## DIRECTIVE
Extract every line of the records below that contains the string "kern".

## INPUT
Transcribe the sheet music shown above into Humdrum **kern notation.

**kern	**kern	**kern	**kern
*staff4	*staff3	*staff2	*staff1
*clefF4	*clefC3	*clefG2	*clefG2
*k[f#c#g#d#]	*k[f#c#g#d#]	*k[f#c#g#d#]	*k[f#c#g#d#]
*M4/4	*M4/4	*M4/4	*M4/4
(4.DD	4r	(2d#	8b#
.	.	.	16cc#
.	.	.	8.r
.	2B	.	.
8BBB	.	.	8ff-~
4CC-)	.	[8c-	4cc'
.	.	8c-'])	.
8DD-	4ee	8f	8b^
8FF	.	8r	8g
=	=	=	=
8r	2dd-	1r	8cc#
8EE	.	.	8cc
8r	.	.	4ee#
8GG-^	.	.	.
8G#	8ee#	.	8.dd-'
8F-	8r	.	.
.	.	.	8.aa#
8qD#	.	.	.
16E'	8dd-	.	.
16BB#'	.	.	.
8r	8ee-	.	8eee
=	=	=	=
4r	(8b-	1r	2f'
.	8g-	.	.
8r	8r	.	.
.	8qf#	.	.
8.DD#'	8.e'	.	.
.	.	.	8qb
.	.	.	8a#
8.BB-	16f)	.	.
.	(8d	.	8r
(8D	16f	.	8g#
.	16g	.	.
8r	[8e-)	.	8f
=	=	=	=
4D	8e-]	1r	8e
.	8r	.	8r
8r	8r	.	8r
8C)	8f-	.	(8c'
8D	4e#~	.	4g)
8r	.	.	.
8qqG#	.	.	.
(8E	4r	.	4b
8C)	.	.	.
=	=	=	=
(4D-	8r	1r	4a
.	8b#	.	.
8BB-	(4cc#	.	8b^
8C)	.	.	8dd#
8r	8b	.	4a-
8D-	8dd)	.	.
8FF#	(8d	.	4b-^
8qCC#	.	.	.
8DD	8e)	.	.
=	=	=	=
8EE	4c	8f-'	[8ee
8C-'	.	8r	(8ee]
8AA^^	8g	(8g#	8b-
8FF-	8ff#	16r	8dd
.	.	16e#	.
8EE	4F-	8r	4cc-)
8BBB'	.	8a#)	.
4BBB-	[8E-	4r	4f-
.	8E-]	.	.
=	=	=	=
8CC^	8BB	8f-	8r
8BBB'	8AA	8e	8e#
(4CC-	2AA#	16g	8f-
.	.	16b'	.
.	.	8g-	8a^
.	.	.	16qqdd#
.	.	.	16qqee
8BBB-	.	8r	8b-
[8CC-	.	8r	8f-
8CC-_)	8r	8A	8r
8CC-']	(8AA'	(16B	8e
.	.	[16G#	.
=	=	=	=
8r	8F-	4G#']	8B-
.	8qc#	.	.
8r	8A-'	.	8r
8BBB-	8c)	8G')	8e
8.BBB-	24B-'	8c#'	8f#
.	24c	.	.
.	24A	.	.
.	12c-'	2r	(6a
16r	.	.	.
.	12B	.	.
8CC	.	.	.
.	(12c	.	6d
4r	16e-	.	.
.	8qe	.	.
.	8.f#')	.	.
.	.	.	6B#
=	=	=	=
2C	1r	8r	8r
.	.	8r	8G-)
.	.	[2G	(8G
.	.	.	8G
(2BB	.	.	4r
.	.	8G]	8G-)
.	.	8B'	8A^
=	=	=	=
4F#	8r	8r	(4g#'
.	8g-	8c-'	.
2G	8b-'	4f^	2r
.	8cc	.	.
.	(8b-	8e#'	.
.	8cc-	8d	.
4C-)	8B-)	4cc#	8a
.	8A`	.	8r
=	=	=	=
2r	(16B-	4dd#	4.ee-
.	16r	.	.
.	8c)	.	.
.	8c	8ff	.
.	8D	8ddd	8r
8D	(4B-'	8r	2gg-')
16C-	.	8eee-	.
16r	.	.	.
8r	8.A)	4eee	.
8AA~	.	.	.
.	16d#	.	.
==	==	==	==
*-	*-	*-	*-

## EXERCISE SOLUTION
Transcribe the sheet music shown above into Humdrum **kern notation.
**kern	**kern	**kern	**kern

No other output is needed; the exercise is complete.